Could you print the data that follows exactly as given?

● ● ● ● ● ● ●

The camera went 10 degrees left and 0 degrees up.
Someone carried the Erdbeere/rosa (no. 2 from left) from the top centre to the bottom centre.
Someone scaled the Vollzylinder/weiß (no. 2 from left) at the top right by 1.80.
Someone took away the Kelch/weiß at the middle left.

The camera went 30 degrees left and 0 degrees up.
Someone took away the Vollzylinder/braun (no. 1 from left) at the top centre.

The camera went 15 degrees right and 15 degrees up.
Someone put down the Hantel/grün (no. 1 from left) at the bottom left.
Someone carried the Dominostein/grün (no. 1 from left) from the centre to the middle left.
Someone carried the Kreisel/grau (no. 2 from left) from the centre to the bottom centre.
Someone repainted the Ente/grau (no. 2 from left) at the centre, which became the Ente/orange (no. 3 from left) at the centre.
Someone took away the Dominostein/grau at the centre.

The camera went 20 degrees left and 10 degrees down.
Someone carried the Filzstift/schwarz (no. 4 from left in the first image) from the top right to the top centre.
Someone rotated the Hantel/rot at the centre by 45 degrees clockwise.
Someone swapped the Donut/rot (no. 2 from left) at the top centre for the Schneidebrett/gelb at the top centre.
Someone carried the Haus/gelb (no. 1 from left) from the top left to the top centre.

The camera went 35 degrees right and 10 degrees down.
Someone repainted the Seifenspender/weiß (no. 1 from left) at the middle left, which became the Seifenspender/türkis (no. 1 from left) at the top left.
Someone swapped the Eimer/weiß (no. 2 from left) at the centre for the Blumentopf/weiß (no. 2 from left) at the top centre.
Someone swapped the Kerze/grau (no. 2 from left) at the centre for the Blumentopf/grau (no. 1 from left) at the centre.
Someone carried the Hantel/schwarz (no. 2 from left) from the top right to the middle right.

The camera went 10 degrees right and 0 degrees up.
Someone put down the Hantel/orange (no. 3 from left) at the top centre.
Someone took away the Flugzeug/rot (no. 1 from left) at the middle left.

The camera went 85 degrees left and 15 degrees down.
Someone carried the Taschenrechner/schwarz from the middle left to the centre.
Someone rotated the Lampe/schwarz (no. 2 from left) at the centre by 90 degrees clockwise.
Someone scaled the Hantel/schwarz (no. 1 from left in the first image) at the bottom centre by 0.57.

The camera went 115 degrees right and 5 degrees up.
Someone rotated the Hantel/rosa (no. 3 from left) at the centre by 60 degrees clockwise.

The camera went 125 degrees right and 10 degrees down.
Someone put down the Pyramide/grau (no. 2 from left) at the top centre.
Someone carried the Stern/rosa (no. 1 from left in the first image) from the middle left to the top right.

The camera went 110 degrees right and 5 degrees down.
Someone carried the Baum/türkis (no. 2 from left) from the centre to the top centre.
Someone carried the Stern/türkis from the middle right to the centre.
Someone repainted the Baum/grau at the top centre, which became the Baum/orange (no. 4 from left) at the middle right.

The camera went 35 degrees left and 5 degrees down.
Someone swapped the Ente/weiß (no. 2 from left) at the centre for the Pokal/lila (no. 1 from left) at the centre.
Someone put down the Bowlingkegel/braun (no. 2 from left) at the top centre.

● ● ● ● ● ● ●

— Reply —
The camera went 10 degrees left and 0 degrees up.
Someone carried the Erdbeere/rosa (no. 2 from left) from the top centre to the bottom centre.
Someone scaled the Vollzylinder/weiß (no. 2 from left) at the top right by 1.80.
Someone took away the Kelch/weiß at the middle left.

The camera went 30 degrees left and 0 degrees up.
Someone took away the Vollzylinder/braun (no. 1 from left) at the top centre.

The camera went 15 degrees right and 15 degrees up.
Someone put down the Hantel/grün (no. 1 from left) at the bottom left.
Someone carried the Dominostein/grün (no. 1 from left) from the centre to the middle left.
Someone carried the Kreisel/grau (no. 2 from left) from the centre to the bottom centre.
Someone repainted the Ente/grau (no. 2 from left) at the centre, which became the Ente/orange (no. 3 from left) at the centre.
Someone took away the Dominostein/grau at the centre.

The camera went 20 degrees left and 10 degrees down.
Someone carried the Filzstift/schwarz (no. 4 from left in the first image) from the top right to the top centre.
Someone rotated the Hantel/rot at the centre by 45 degrees clockwise.
Someone swapped the Donut/rot (no. 2 from left) at the top centre for the Schneidebrett/gelb at the top centre.
Someone carried the Haus/gelb (no. 1 from left) from the top left to the top centre.

The camera went 35 degrees right and 10 degrees down.
Someone repainted the Seifenspender/weiß (no. 1 from left) at the middle left, which became the Seifenspender/türkis (no. 1 from left) at the top left.
Someone swapped the Eimer/weiß (no. 2 from left) at the centre for the Blumentopf/weiß (no. 2 from left) at the top centre.
Someone swapped the Kerze/grau (no. 2 from left) at the centre for the Blumentopf/grau (no. 1 from left) at the centre.
Someone carried the Hantel/schwarz (no. 2 from left) from the top right to the middle right.

The camera went 10 degrees right and 0 degrees up.
Someone put down the Hantel/orange (no. 3 from left) at the top centre.
Someone took away the Flugzeug/rot (no. 1 from left) at the middle left.

The camera went 85 degrees left and 15 degrees down.
Someone carried the Taschenrechner/schwarz from the middle left to the centre.
Someone rotated the Lampe/schwarz (no. 2 from left) at the centre by 90 degrees clockwise.
Someone scaled the Hantel/schwarz (no. 1 from left in the first image) at the bottom centre by 0.57.

The camera went 115 degrees right and 5 degrees up.
Someone rotated the Hantel/rosa (no. 3 from left) at the centre by 60 degrees clockwise.

The camera went 125 degrees right and 10 degrees down.
Someone put down the Pyramide/grau (no. 2 from left) at the top centre.
Someone carried the Stern/rosa (no. 1 from left in the first image) from the middle left to the top right.

The camera went 110 degrees right and 5 degrees down.
Someone carried the Baum/türkis (no. 2 from left) from the centre to the top centre.
Someone carried the Stern/türkis from the middle right to the centre.
Someone repainted the Baum/grau at the top centre, which became the Baum/orange (no. 4 from left) at the middle right.

The camera went 35 degrees left and 5 degrees down.
Someone swapped the Ente/weiß (no. 2 from left) at the centre for the Pokal/lila (no. 1 from left) at the centre.
Someone put down the Bowlingkegel/braun (no. 2 from left) at the top centre.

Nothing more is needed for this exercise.